**Prompt**. Return the data below unchanged. Drop any pictures.

**Records for the exercise**.
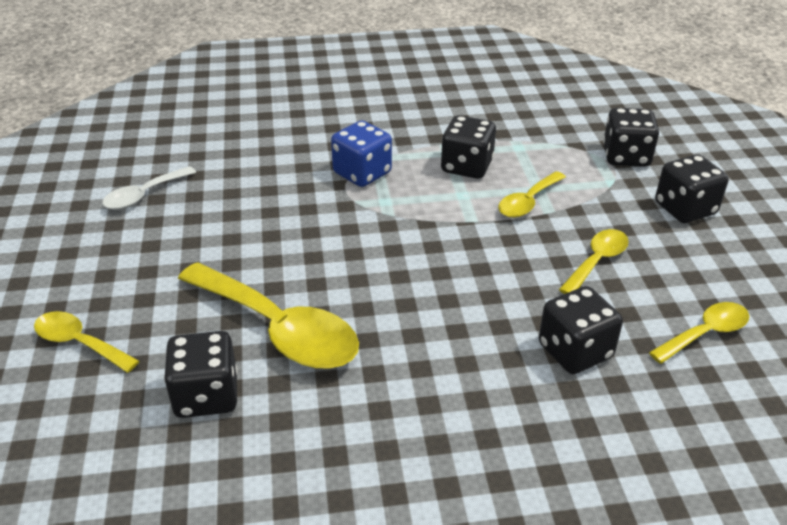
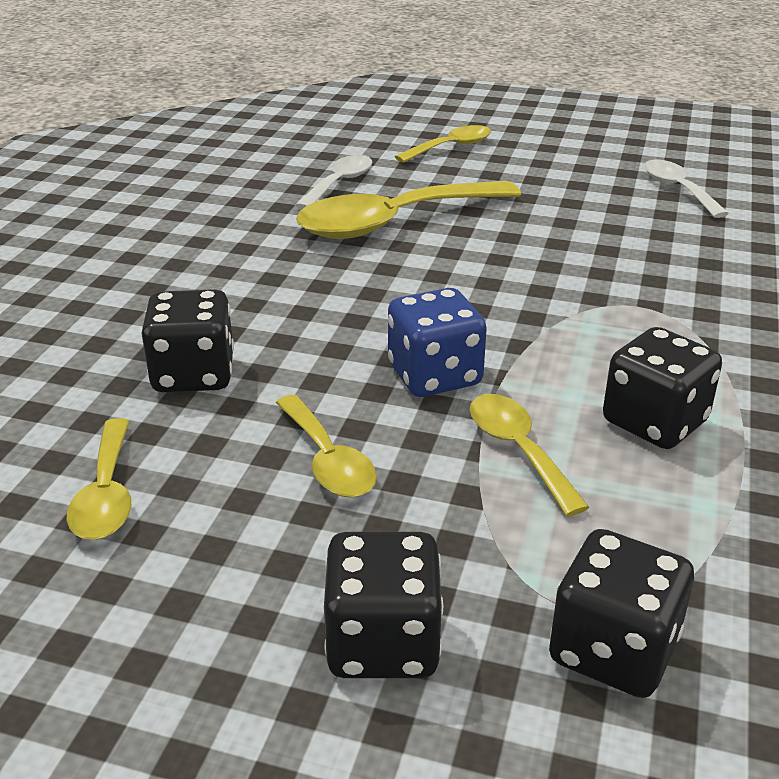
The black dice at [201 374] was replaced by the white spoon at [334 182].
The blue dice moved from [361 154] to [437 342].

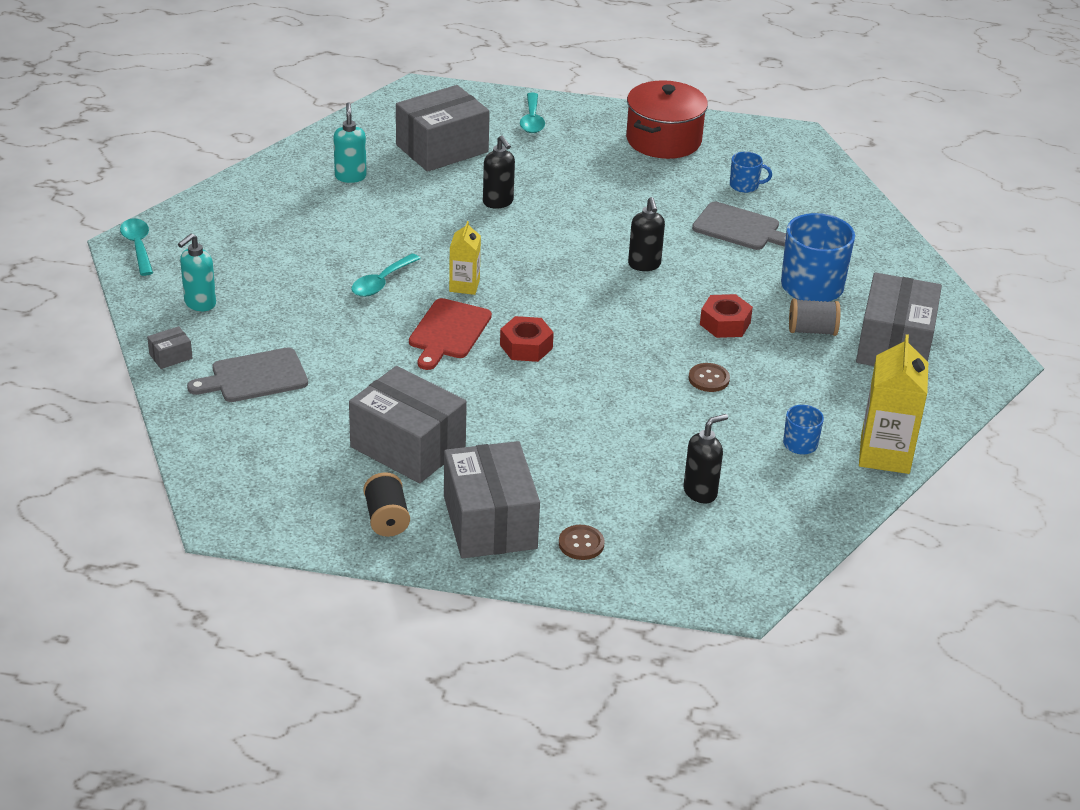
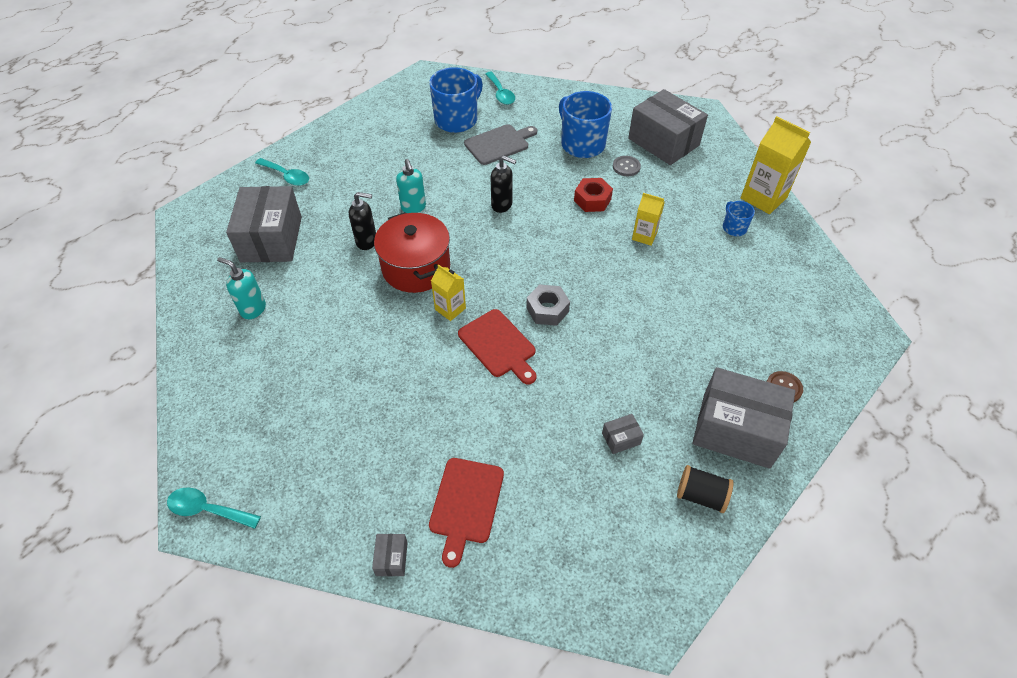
The red pot moved from [667 119] to [412 252].
The turquoise soap dispenser moved from [197 272] to [411 186].
The blue mug at [751 172] changed to 2.02 times the size.
The grey cutting board at [247 375] became the red cutting board at [466 513].
The turquoise spoon moved from [386 275] to [500 88].
The red nut at [527 339] became the grey nut at [548 305].
The grey box at [408 424] changed to 0.40 times the size.
The grey spool at [815 317] was replaced by the grey button at [627 166].
The brown button at [709 377] was replaced by the yellow carton at [648 219].
The black soap dispenser at [705 459] disappeared.

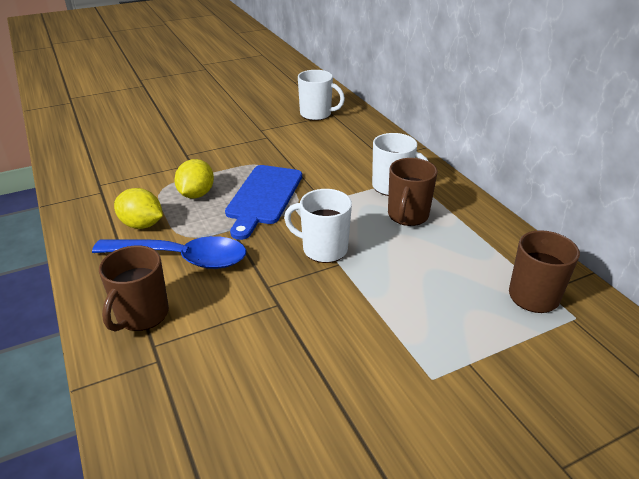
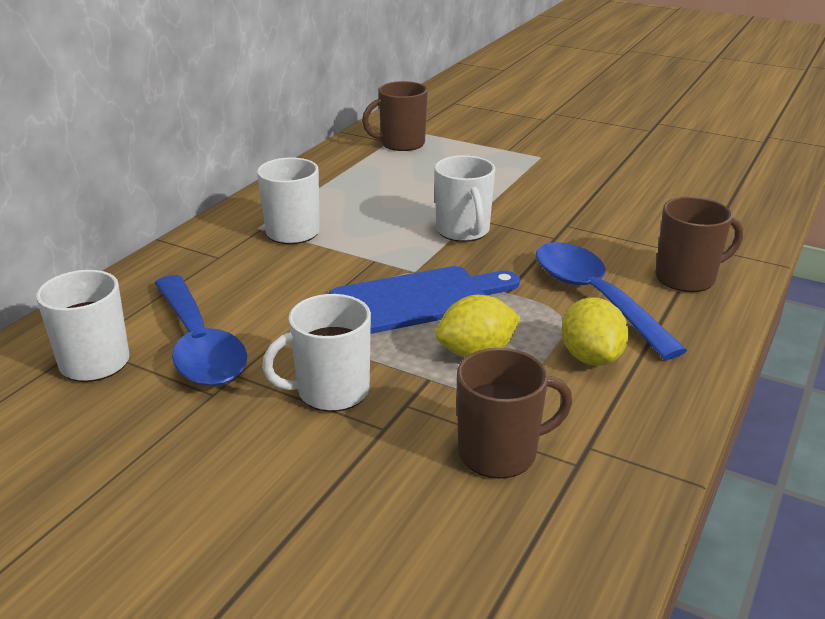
The blue spoon at [200 330] appeared.
The white mug at [316 353] appeared.
The brown mug moved from [413 192] to [515 413].

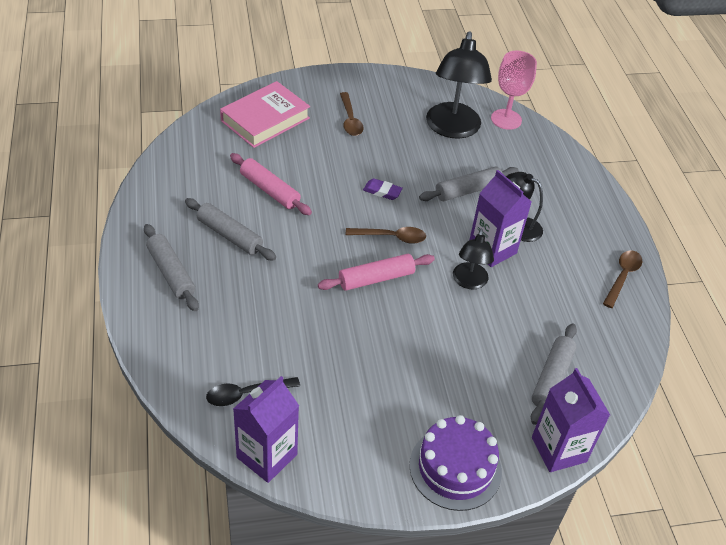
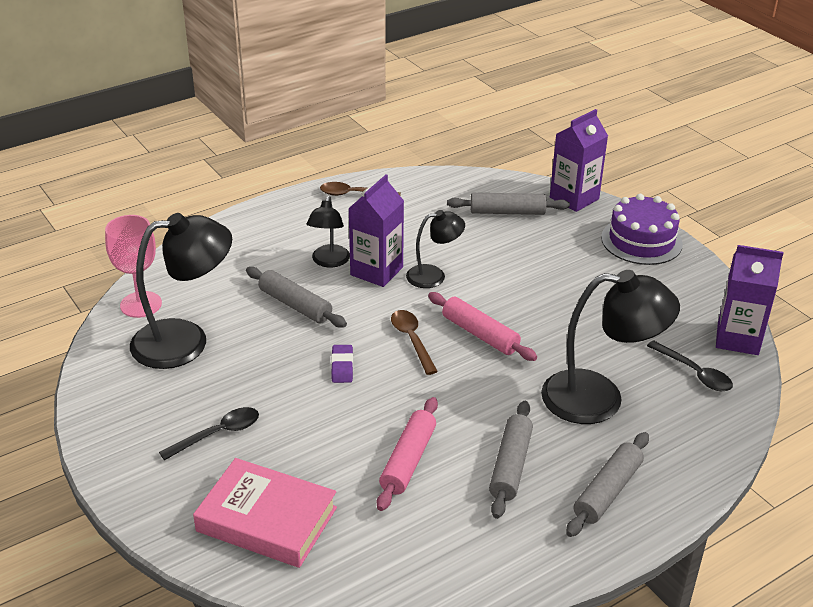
The brown spoon at [352 114] became the black spoon at [209 433].
The black lamp at [610 347] appeared.

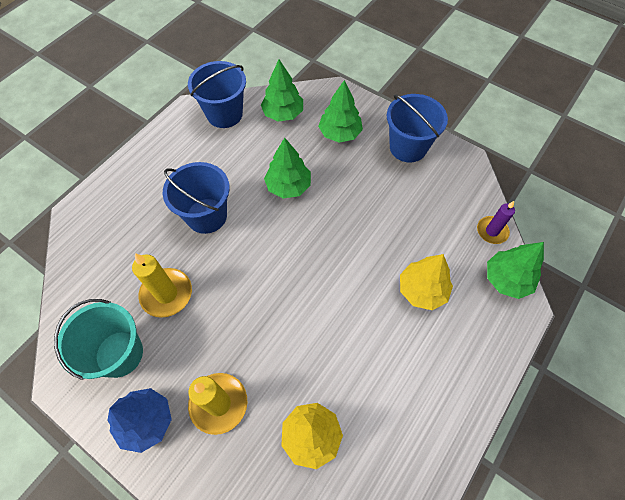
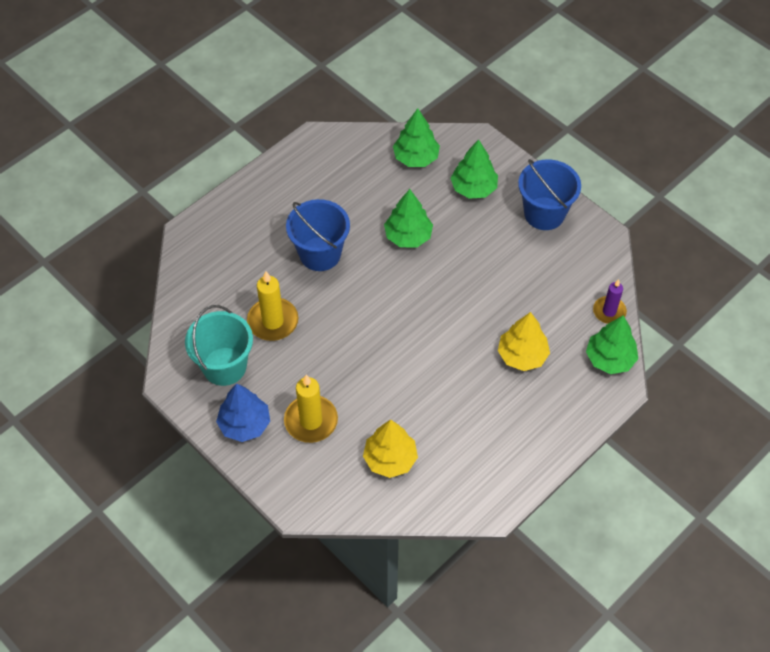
The blue bucket at [217 94] disappeared.

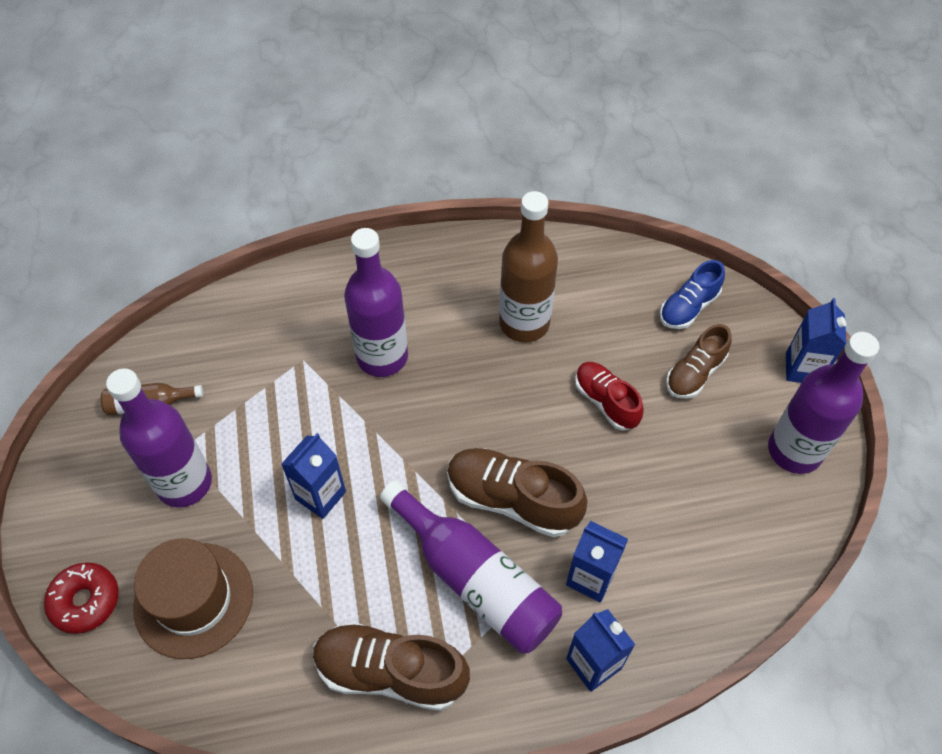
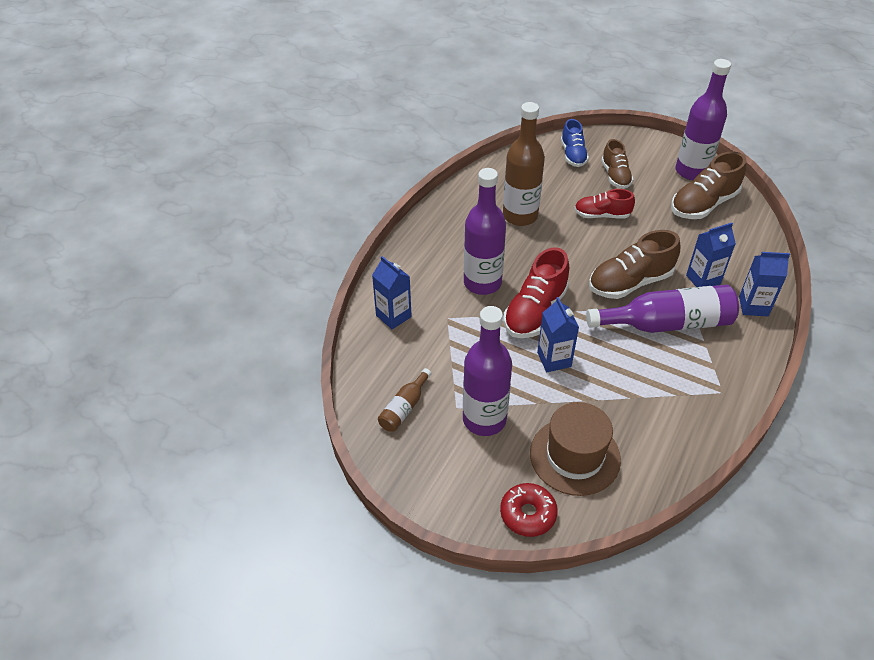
The blue carton moved from [816 340] to [392 293].
The red shoe at [536 292] appeared.
The brown shoe moved from [391 666] to [708 185].

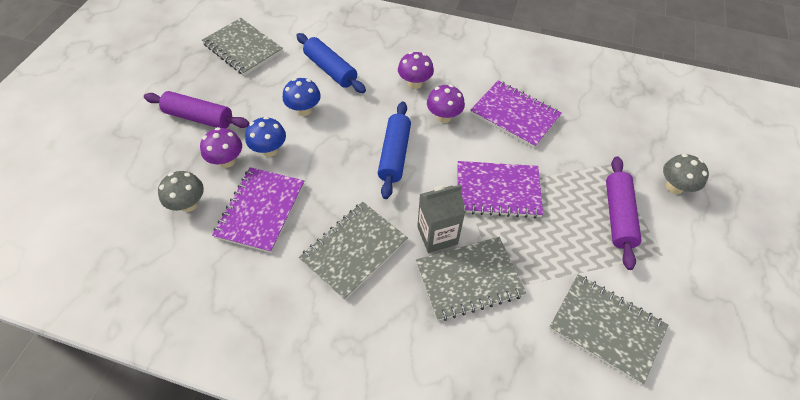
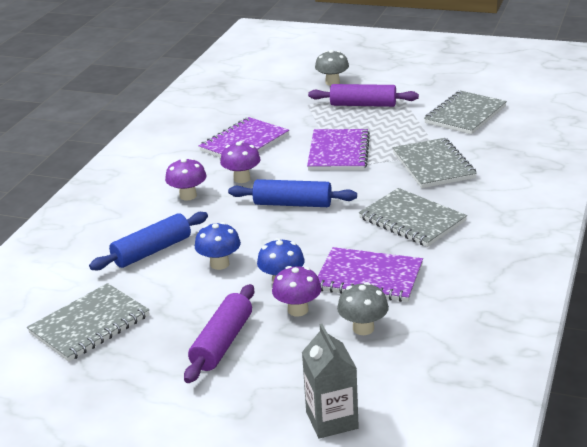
The grey carton moved from [441 219] to [330 381].

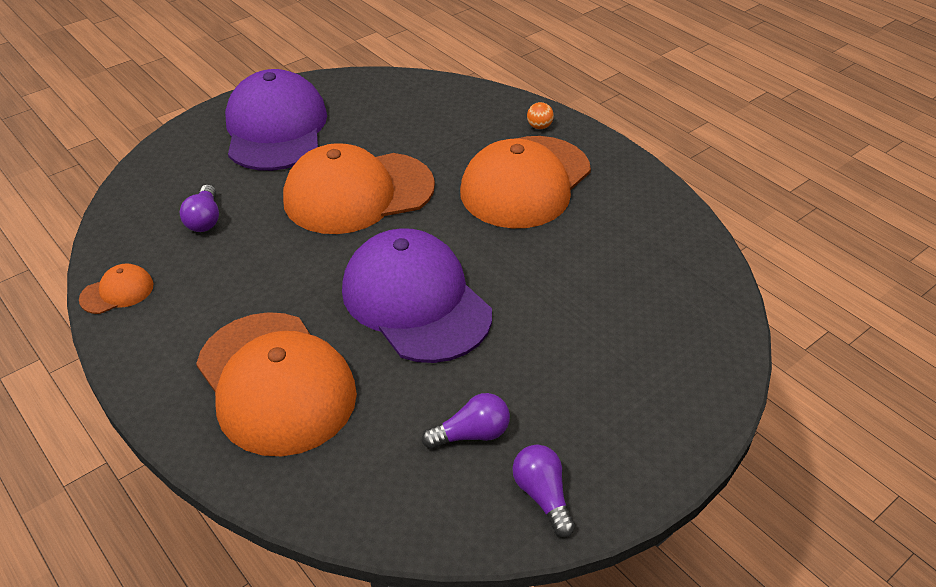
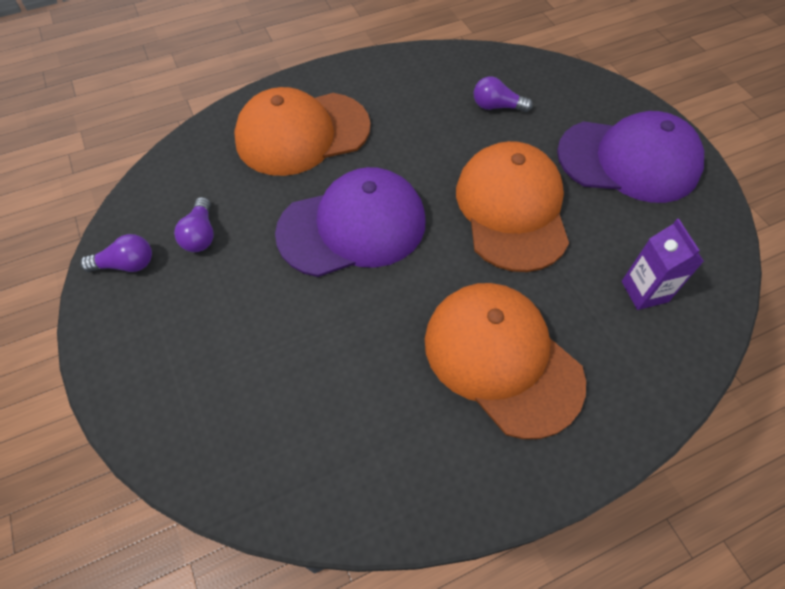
The purple carton at [663 264] appeared.
The orange cap at [116 288] disappeared.
The orange ball at [540 115] disappeared.

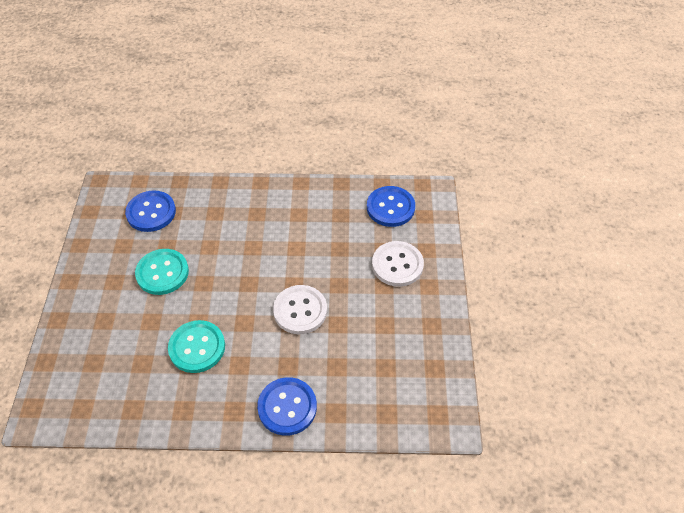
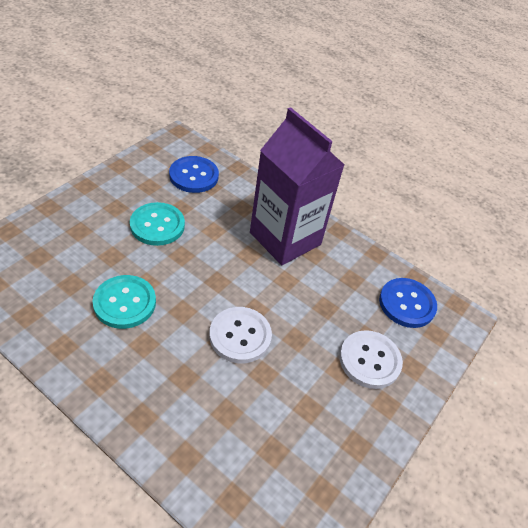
The purple carton at [297 186] appeared.
The blue button at [287 406] disappeared.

**The completed task**.
The black dice at [201 374] was replaced by the white spoon at [334 182].
The blue dice moved from [361 154] to [437 342].

The red pot moved from [667 119] to [412 252].
The turquoise soap dispenser moved from [197 272] to [411 186].
The blue mug at [751 172] changed to 2.02 times the size.
The grey cutting board at [247 375] became the red cutting board at [466 513].
The turquoise spoon moved from [386 275] to [500 88].
The red nut at [527 339] became the grey nut at [548 305].
The grey box at [408 424] changed to 0.40 times the size.
The grey spool at [815 317] was replaced by the grey button at [627 166].
The brown button at [709 377] was replaced by the yellow carton at [648 219].
The black soap dispenser at [705 459] disappeared.

The blue spoon at [200 330] appeared.
The white mug at [316 353] appeared.
The brown mug moved from [413 192] to [515 413].

The brown spoon at [352 114] became the black spoon at [209 433].
The black lamp at [610 347] appeared.

The blue bucket at [217 94] disappeared.

The blue carton moved from [816 340] to [392 293].
The red shoe at [536 292] appeared.
The brown shoe moved from [391 666] to [708 185].

The grey carton moved from [441 219] to [330 381].

The purple carton at [663 264] appeared.
The orange cap at [116 288] disappeared.
The orange ball at [540 115] disappeared.

The purple carton at [297 186] appeared.
The blue button at [287 406] disappeared.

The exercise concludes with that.